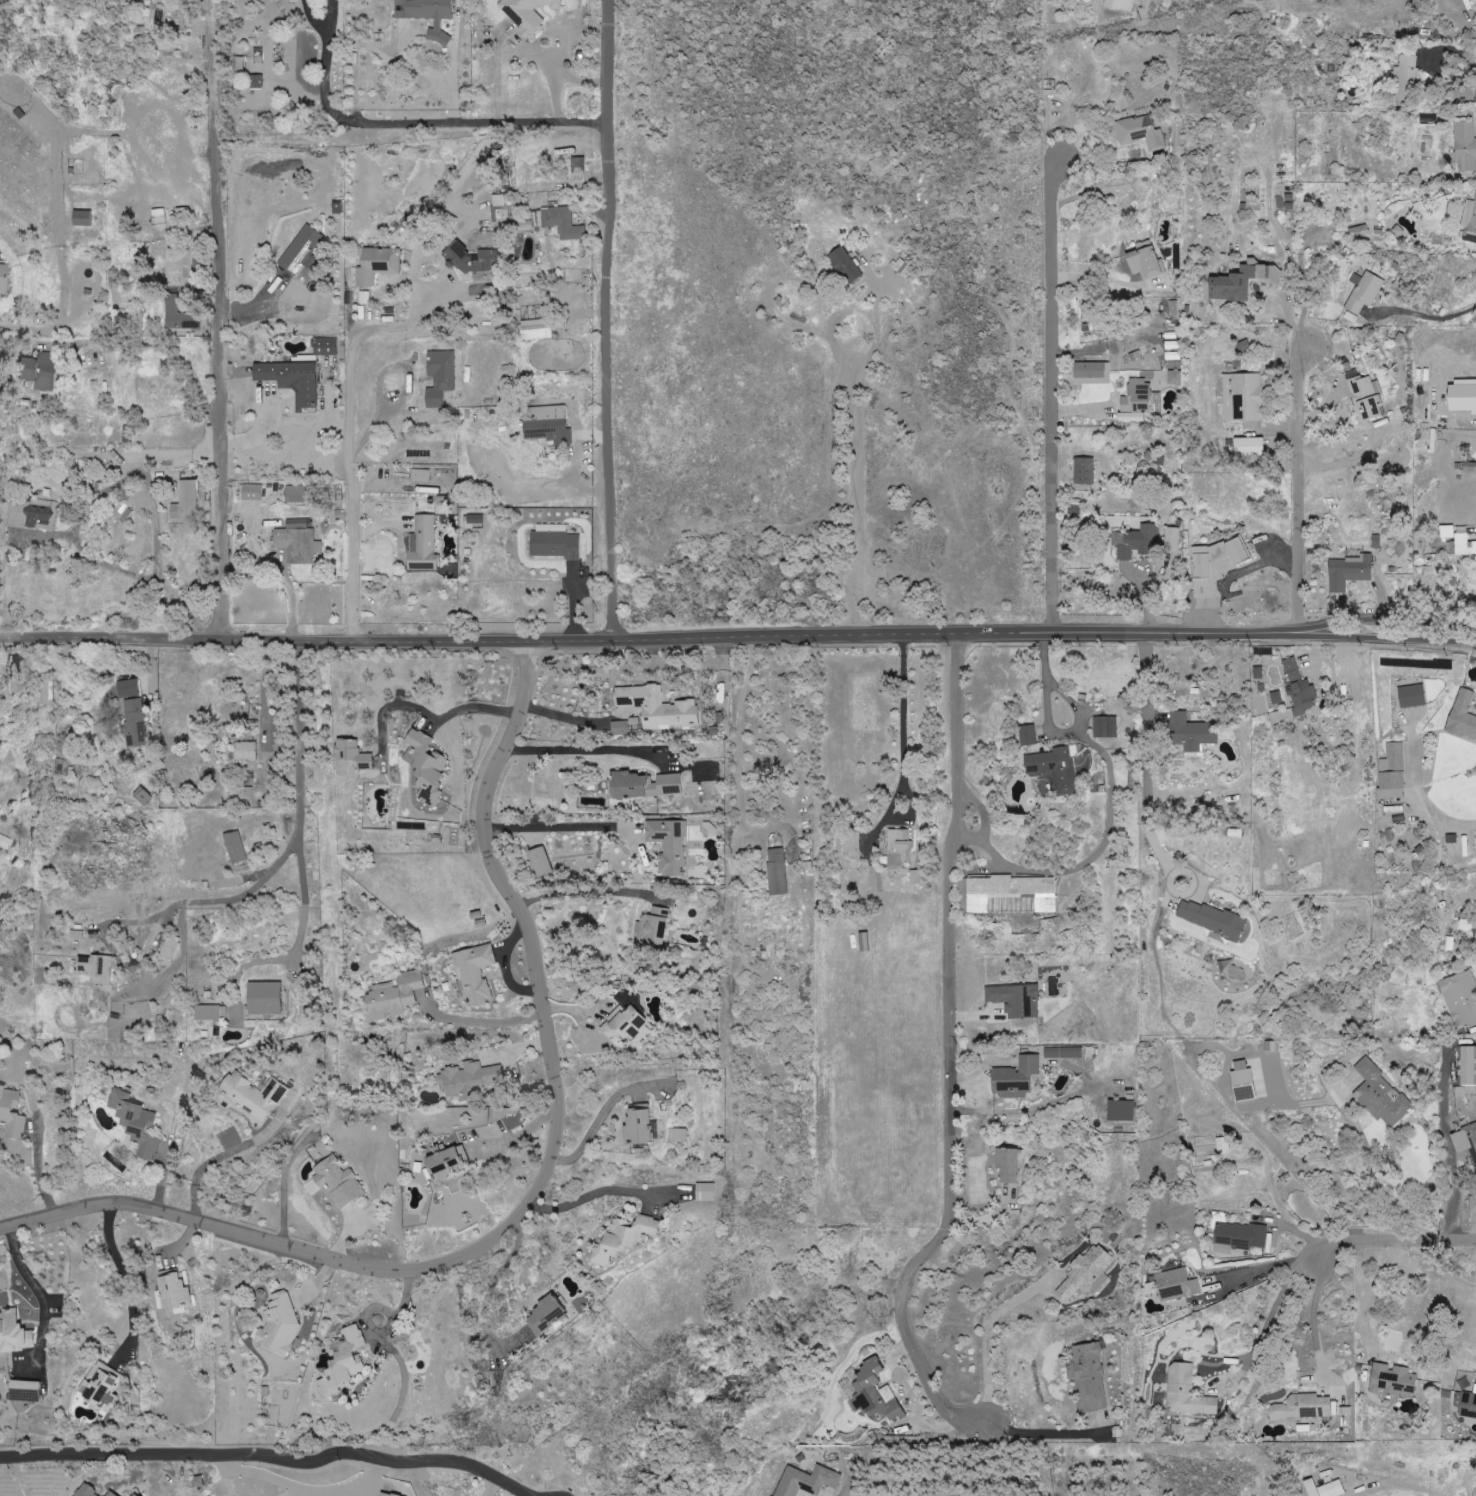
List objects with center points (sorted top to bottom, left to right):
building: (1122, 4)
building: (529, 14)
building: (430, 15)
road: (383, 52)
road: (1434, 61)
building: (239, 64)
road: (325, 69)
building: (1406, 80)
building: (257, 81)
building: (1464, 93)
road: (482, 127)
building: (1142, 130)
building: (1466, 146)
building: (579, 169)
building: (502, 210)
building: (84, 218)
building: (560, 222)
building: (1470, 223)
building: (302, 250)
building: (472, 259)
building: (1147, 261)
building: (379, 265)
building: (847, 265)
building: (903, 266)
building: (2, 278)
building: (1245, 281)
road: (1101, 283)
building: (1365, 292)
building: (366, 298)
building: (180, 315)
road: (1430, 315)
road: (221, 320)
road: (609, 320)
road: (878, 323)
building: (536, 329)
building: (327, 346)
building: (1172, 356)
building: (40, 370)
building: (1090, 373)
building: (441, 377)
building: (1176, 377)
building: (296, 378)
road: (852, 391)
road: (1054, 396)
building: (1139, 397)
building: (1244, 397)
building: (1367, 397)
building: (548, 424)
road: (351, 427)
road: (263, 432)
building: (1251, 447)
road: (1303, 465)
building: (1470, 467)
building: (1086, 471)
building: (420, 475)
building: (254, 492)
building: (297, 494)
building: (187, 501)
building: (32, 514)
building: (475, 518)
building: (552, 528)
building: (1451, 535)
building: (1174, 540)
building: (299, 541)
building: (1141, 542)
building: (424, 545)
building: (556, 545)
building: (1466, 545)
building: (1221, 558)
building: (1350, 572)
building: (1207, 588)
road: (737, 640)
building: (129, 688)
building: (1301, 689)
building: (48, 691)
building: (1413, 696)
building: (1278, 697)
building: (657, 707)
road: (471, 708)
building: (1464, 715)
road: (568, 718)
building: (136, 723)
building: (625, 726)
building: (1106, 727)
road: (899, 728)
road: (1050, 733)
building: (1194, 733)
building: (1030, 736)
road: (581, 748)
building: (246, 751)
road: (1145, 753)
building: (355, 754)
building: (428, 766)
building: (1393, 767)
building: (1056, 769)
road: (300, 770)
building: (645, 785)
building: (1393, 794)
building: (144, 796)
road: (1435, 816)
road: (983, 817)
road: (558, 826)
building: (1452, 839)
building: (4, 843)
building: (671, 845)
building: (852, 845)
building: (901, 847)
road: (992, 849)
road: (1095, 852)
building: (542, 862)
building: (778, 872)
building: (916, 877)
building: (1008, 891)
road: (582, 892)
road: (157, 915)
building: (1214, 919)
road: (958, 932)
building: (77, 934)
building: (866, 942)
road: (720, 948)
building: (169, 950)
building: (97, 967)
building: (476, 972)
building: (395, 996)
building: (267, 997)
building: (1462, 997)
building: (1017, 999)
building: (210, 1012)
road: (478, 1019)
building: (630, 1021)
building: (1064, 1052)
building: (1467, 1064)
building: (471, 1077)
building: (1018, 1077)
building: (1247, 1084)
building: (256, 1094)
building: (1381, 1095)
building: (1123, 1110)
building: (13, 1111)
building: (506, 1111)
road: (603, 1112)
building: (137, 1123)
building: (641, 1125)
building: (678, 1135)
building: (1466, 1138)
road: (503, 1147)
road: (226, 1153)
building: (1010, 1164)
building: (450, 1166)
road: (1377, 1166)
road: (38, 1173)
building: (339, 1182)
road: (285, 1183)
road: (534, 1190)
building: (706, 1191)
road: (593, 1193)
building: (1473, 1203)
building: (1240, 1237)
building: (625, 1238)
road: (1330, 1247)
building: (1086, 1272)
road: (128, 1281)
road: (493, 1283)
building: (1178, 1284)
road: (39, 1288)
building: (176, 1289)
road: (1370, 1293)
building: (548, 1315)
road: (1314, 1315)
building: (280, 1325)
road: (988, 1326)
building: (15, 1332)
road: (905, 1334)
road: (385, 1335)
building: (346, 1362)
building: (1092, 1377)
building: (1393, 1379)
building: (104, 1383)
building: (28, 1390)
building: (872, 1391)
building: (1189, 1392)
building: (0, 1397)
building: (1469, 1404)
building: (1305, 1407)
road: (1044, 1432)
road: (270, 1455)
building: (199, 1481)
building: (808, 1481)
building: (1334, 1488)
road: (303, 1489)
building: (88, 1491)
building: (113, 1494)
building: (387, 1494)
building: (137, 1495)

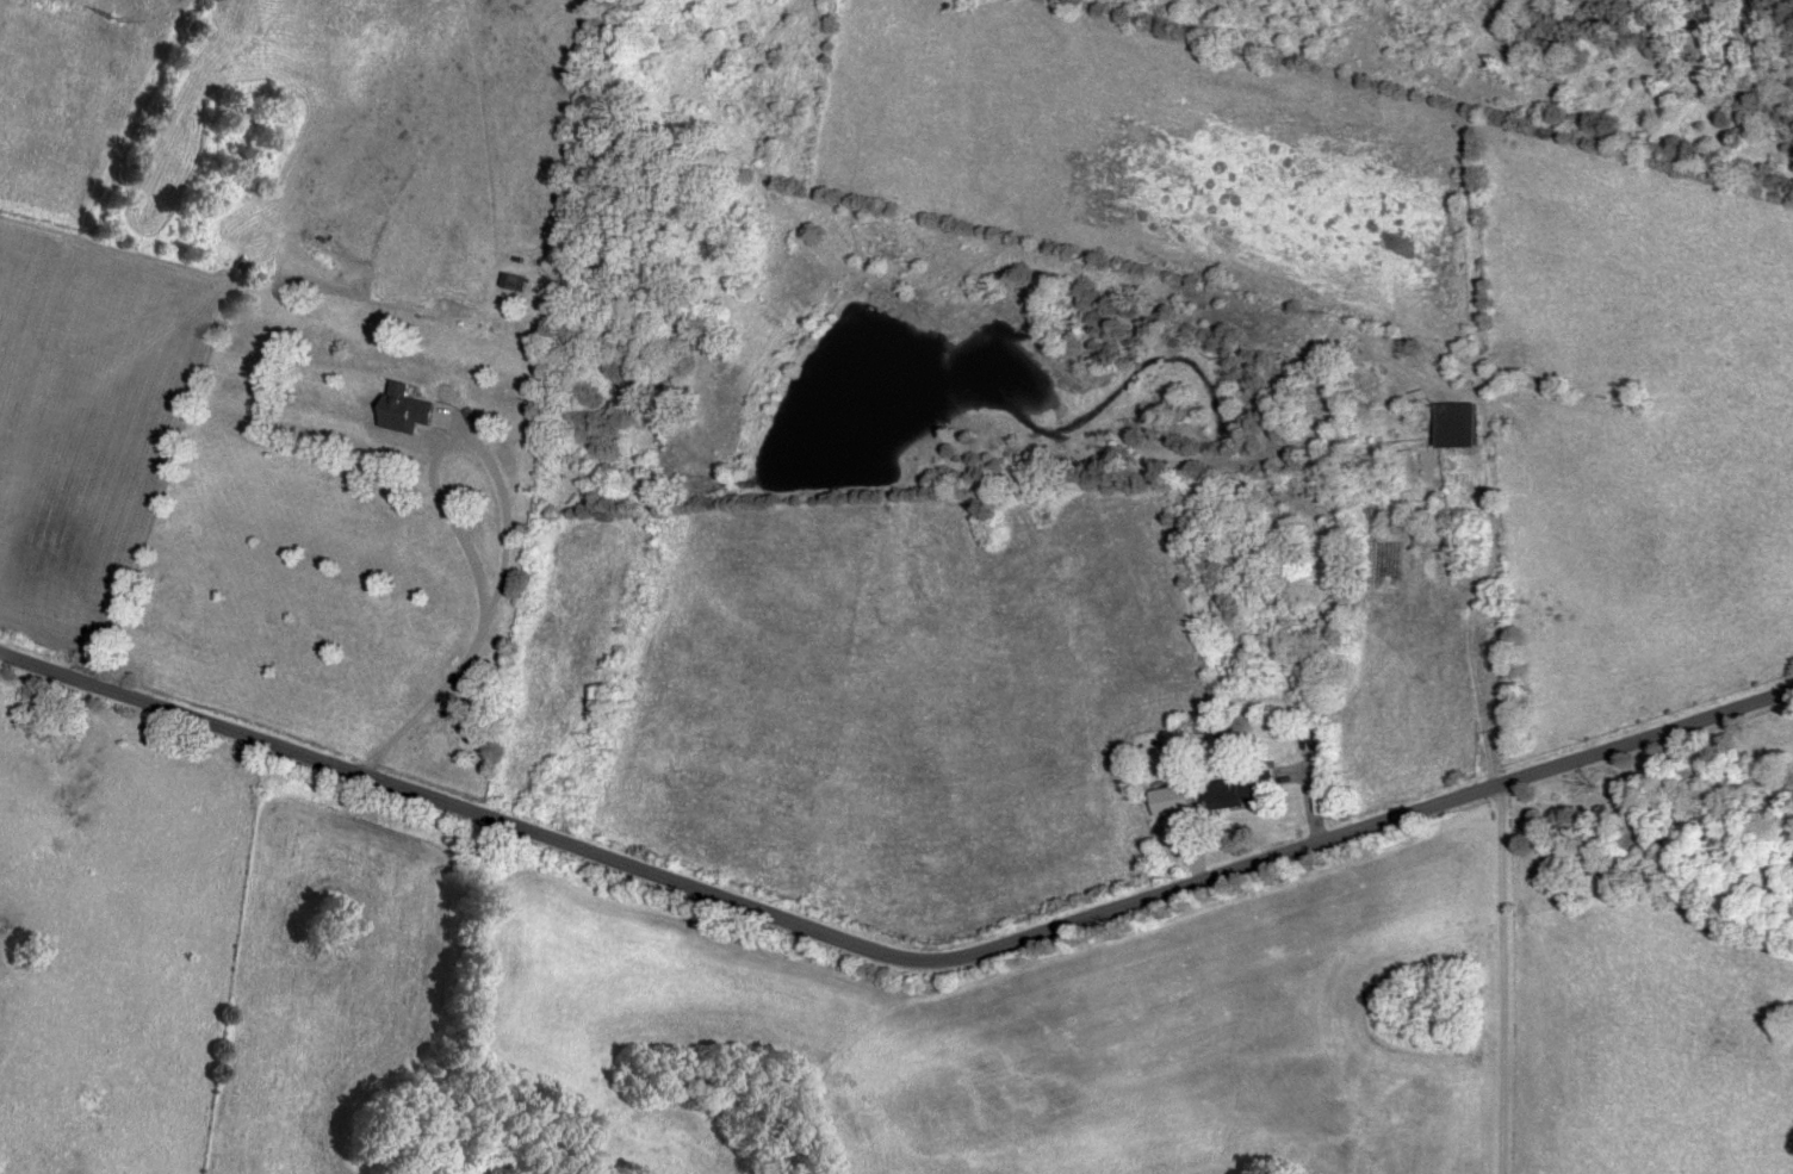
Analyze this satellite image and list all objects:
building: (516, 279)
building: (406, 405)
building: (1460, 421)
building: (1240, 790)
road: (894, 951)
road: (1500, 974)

══════════

The result should be the material above, unchanged and free of pictures; please print it.

** Expected output **
List objects with center points (sorted top to bottom, left to right):
building: (1122, 4)
building: (529, 14)
building: (430, 15)
road: (383, 52)
road: (1434, 61)
building: (239, 64)
road: (325, 69)
building: (1406, 80)
building: (257, 81)
building: (1464, 93)
road: (482, 127)
building: (1142, 130)
building: (1466, 146)
building: (579, 169)
building: (502, 210)
building: (84, 218)
building: (560, 222)
building: (1470, 223)
building: (302, 250)
building: (472, 259)
building: (1147, 261)
building: (379, 265)
building: (847, 265)
building: (903, 266)
building: (2, 278)
building: (1245, 281)
road: (1101, 283)
building: (1365, 292)
building: (366, 298)
building: (180, 315)
road: (1430, 315)
road: (221, 320)
road: (609, 320)
road: (878, 323)
building: (536, 329)
building: (327, 346)
building: (1172, 356)
building: (40, 370)
building: (1090, 373)
building: (441, 377)
building: (1176, 377)
building: (296, 378)
road: (852, 391)
road: (1054, 396)
building: (1139, 397)
building: (1244, 397)
building: (1367, 397)
building: (548, 424)
road: (351, 427)
road: (263, 432)
building: (1251, 447)
road: (1303, 465)
building: (1470, 467)
building: (1086, 471)
building: (420, 475)
building: (254, 492)
building: (297, 494)
building: (187, 501)
building: (32, 514)
building: (475, 518)
building: (552, 528)
building: (1451, 535)
building: (1174, 540)
building: (299, 541)
building: (1141, 542)
building: (424, 545)
building: (556, 545)
building: (1466, 545)
building: (1221, 558)
building: (1350, 572)
building: (1207, 588)
road: (737, 640)
building: (129, 688)
building: (1301, 689)
building: (48, 691)
building: (1413, 696)
building: (1278, 697)
building: (657, 707)
road: (471, 708)
building: (1464, 715)
road: (568, 718)
building: (136, 723)
building: (625, 726)
building: (1106, 727)
road: (899, 728)
road: (1050, 733)
building: (1194, 733)
building: (1030, 736)
road: (581, 748)
building: (246, 751)
road: (1145, 753)
building: (355, 754)
building: (428, 766)
building: (1393, 767)
building: (1056, 769)
road: (300, 770)
building: (645, 785)
building: (1393, 794)
building: (144, 796)
road: (1435, 816)
road: (983, 817)
road: (558, 826)
building: (1452, 839)
building: (4, 843)
building: (671, 845)
building: (852, 845)
building: (901, 847)
road: (992, 849)
road: (1095, 852)
building: (542, 862)
building: (778, 872)
building: (916, 877)
building: (1008, 891)
road: (582, 892)
road: (157, 915)
building: (1214, 919)
road: (958, 932)
building: (77, 934)
building: (866, 942)
road: (720, 948)
building: (169, 950)
building: (97, 967)
building: (476, 972)
building: (395, 996)
building: (267, 997)
building: (1462, 997)
building: (1017, 999)
building: (210, 1012)
road: (478, 1019)
building: (630, 1021)
building: (1064, 1052)
building: (1467, 1064)
building: (471, 1077)
building: (1018, 1077)
building: (1247, 1084)
building: (256, 1094)
building: (1381, 1095)
building: (1123, 1110)
building: (13, 1111)
building: (506, 1111)
road: (603, 1112)
building: (137, 1123)
building: (641, 1125)
building: (678, 1135)
building: (1466, 1138)
road: (503, 1147)
road: (226, 1153)
building: (1010, 1164)
building: (450, 1166)
road: (1377, 1166)
road: (38, 1173)
building: (339, 1182)
road: (285, 1183)
road: (534, 1190)
building: (706, 1191)
road: (593, 1193)
building: (1473, 1203)
building: (1240, 1237)
building: (625, 1238)
road: (1330, 1247)
building: (1086, 1272)
road: (128, 1281)
road: (493, 1283)
building: (1178, 1284)
road: (39, 1288)
building: (176, 1289)
road: (1370, 1293)
building: (548, 1315)
road: (1314, 1315)
building: (280, 1325)
road: (988, 1326)
building: (15, 1332)
road: (905, 1334)
road: (385, 1335)
building: (346, 1362)
building: (1092, 1377)
building: (1393, 1379)
building: (104, 1383)
building: (28, 1390)
building: (872, 1391)
building: (1189, 1392)
building: (0, 1397)
building: (1469, 1404)
building: (1305, 1407)
road: (1044, 1432)
road: (270, 1455)
building: (199, 1481)
building: (808, 1481)
building: (1334, 1488)
road: (303, 1489)
building: (88, 1491)
building: (113, 1494)
building: (387, 1494)
building: (137, 1495)

Analyze this satellite image and list all objects:
building: (516, 279)
building: (406, 405)
building: (1460, 421)
building: (1240, 790)
road: (894, 951)
road: (1500, 974)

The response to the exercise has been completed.